### Directions for this task:
The word "duck" may appear in some lines of the data; copy every such line.

[Recorded data]
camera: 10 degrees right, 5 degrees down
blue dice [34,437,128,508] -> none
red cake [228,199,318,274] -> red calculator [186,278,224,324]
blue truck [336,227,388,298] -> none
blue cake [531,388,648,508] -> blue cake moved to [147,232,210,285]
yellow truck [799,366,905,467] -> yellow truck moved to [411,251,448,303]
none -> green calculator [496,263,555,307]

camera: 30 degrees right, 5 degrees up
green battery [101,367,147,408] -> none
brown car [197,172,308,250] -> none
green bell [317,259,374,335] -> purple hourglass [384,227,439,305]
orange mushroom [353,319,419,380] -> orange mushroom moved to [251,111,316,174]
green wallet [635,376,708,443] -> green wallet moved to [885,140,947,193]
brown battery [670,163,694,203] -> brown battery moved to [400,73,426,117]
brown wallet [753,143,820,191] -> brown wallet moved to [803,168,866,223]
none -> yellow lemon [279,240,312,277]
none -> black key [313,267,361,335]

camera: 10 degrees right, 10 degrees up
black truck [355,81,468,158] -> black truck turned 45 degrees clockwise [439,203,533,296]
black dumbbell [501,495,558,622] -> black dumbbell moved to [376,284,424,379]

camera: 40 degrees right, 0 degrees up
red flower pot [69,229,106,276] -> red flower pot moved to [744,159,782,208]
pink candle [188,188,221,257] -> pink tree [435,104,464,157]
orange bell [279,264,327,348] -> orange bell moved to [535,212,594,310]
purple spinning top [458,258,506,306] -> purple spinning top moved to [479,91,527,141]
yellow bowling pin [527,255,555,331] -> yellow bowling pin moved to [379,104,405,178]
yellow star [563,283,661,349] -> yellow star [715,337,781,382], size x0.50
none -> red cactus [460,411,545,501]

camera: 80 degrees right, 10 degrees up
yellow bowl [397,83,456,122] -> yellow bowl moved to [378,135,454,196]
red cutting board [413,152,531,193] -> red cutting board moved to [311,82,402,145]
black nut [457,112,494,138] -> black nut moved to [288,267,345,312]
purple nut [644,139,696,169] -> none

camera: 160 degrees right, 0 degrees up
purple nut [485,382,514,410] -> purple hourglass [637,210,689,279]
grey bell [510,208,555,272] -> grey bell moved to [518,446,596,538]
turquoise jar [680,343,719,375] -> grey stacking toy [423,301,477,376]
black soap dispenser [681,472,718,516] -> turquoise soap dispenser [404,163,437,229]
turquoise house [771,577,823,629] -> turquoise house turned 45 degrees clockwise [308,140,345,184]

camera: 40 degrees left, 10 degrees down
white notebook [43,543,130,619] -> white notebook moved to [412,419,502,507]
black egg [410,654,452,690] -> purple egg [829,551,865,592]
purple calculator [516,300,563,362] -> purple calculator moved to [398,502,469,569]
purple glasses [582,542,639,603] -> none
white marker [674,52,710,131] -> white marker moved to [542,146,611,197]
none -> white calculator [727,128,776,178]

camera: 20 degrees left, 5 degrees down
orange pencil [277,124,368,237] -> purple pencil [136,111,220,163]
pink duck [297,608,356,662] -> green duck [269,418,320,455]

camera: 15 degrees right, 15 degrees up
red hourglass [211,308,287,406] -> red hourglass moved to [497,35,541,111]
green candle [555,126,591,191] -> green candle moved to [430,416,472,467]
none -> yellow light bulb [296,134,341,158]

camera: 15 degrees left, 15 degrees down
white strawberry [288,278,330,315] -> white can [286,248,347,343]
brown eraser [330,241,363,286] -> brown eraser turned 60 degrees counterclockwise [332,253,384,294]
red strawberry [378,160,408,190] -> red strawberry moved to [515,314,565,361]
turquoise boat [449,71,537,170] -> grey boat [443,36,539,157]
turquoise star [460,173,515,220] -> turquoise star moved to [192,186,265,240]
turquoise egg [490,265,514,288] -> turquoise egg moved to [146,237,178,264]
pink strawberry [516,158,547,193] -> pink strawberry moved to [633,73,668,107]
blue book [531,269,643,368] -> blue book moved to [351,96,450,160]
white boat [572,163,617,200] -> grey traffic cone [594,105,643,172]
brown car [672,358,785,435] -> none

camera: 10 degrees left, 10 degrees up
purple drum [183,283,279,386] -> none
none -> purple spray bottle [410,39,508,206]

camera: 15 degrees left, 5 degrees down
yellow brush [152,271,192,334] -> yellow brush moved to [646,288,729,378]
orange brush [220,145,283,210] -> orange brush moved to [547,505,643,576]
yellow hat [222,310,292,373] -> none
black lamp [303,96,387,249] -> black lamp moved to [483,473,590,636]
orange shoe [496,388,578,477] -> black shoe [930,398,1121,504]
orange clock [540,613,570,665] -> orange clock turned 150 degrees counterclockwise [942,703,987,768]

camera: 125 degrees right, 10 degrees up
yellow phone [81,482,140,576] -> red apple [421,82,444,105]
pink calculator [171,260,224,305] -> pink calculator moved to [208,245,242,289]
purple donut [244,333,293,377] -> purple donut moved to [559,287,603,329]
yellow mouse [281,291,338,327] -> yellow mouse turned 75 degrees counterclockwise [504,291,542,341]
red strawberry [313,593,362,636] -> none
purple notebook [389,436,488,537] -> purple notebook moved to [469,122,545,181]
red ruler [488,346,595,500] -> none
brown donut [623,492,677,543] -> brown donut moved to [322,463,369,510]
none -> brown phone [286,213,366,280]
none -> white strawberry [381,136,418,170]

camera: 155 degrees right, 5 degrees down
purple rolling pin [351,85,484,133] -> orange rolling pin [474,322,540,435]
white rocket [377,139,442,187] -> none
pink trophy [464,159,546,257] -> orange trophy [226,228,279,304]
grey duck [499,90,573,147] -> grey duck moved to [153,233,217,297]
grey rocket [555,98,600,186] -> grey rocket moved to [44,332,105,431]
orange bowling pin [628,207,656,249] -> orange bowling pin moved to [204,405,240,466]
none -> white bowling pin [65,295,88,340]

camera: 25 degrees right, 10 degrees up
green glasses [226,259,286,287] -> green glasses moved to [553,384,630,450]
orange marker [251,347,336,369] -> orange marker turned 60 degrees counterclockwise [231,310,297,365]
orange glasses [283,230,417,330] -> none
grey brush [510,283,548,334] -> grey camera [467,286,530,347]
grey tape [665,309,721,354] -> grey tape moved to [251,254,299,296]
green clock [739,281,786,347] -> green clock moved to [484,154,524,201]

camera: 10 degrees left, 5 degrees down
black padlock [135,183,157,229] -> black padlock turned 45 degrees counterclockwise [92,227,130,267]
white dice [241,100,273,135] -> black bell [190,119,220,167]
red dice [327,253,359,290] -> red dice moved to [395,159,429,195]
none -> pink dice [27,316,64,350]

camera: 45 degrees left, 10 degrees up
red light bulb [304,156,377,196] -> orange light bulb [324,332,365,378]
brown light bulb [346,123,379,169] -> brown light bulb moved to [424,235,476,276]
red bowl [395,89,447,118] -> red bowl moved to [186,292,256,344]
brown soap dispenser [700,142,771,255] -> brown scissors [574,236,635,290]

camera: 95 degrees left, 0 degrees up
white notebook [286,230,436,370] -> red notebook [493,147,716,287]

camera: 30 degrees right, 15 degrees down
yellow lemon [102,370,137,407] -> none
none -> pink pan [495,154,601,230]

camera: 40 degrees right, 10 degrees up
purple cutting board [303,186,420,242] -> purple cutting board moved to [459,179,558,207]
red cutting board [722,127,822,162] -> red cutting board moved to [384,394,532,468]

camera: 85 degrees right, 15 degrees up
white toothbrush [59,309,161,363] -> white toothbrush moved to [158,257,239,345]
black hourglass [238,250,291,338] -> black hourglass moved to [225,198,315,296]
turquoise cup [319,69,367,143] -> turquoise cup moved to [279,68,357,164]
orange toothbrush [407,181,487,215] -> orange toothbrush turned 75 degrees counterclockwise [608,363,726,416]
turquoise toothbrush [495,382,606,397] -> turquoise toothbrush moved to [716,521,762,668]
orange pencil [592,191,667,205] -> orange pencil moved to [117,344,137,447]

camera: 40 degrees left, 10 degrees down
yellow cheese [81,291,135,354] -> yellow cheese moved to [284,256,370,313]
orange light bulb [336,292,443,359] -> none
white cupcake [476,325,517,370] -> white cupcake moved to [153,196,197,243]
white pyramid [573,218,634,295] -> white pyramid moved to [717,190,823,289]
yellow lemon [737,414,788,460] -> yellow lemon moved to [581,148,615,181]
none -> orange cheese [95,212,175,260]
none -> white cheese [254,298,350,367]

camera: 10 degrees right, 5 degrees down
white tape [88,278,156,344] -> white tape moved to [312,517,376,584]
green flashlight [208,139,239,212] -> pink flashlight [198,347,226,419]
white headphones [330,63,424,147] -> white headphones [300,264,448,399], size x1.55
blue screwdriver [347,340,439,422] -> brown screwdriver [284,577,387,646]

### Problem solution:
pink duck [297,608,356,662] -> green duck [269,418,320,455]
grey duck [499,90,573,147] -> grey duck moved to [153,233,217,297]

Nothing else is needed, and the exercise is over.